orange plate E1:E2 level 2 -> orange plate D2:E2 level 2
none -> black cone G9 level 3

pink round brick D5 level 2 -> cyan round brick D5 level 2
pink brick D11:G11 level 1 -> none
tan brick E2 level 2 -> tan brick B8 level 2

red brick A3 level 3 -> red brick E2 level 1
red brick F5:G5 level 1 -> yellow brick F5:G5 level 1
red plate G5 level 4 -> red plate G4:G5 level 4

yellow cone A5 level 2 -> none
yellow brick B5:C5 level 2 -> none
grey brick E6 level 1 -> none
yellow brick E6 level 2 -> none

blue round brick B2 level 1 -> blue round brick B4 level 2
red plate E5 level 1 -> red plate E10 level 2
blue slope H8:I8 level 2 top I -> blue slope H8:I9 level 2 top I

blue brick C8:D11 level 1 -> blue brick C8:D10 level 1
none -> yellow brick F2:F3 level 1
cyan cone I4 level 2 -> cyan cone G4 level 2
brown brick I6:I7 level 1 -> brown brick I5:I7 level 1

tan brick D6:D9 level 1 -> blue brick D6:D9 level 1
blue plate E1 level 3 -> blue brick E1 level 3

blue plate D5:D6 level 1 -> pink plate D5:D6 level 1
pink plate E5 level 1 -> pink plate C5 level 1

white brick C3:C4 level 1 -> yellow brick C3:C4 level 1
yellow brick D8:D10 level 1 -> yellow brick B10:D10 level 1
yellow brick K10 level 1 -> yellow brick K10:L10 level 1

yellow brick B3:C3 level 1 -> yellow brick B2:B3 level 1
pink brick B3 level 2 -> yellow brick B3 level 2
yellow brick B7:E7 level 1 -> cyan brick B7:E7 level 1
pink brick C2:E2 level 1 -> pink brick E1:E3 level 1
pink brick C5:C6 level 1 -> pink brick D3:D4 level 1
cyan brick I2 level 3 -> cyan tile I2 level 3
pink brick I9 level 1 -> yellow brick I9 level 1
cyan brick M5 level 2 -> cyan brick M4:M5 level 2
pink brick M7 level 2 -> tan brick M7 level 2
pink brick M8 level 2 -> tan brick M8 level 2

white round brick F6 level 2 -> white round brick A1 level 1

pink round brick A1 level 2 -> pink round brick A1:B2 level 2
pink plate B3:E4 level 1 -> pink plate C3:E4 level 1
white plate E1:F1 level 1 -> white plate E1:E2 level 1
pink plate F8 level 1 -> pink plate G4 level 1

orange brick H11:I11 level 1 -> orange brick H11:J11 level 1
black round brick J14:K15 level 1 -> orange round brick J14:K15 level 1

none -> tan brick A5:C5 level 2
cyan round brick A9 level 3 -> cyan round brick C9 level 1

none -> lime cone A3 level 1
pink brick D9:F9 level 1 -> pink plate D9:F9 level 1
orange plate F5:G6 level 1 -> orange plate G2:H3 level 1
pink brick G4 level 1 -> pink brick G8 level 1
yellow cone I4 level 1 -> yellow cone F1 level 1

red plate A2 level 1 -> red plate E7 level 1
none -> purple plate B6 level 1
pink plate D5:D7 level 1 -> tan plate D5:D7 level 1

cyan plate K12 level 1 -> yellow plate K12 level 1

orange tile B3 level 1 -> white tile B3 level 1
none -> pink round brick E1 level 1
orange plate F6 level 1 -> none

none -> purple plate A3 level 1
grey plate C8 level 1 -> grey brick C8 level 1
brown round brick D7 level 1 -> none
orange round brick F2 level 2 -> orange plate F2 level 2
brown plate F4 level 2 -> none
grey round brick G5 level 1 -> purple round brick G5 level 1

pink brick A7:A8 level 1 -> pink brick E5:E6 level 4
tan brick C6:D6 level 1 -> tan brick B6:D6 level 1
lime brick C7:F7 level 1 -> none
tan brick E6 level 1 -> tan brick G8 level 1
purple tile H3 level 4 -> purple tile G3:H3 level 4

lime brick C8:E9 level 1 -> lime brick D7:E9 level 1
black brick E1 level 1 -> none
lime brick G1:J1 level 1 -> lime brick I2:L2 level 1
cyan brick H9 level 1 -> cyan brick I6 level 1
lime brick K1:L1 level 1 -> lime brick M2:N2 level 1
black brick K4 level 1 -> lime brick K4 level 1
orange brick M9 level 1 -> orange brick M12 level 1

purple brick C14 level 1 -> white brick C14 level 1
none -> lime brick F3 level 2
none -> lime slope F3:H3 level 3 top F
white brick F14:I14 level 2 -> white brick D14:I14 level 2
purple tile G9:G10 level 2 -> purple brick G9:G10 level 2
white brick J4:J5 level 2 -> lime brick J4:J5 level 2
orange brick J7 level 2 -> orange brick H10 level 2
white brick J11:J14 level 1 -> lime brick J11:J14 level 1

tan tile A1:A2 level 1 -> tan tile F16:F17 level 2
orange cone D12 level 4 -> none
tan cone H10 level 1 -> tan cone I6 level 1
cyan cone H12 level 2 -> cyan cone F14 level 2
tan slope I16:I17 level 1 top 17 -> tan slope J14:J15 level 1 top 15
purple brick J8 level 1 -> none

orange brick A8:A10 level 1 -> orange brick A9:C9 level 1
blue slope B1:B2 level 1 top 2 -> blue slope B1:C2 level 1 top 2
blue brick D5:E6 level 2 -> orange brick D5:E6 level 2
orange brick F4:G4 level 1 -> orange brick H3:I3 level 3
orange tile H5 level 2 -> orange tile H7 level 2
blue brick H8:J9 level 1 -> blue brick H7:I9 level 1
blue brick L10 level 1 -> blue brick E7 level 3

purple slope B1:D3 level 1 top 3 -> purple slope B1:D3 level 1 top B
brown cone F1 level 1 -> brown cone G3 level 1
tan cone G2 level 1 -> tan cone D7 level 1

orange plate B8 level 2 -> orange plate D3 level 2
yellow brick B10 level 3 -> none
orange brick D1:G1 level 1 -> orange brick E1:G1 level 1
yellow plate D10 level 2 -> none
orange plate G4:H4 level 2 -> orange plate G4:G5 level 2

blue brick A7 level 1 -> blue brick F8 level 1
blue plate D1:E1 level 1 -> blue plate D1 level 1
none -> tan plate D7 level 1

▸ **Goal of the exercise**:
Copy each line of the listing that carries the word "black".

▸ **Response for this exercise**:
none -> black cone G9 level 3
black round brick J14:K15 level 1 -> orange round brick J14:K15 level 1
black brick E1 level 1 -> none
black brick K4 level 1 -> lime brick K4 level 1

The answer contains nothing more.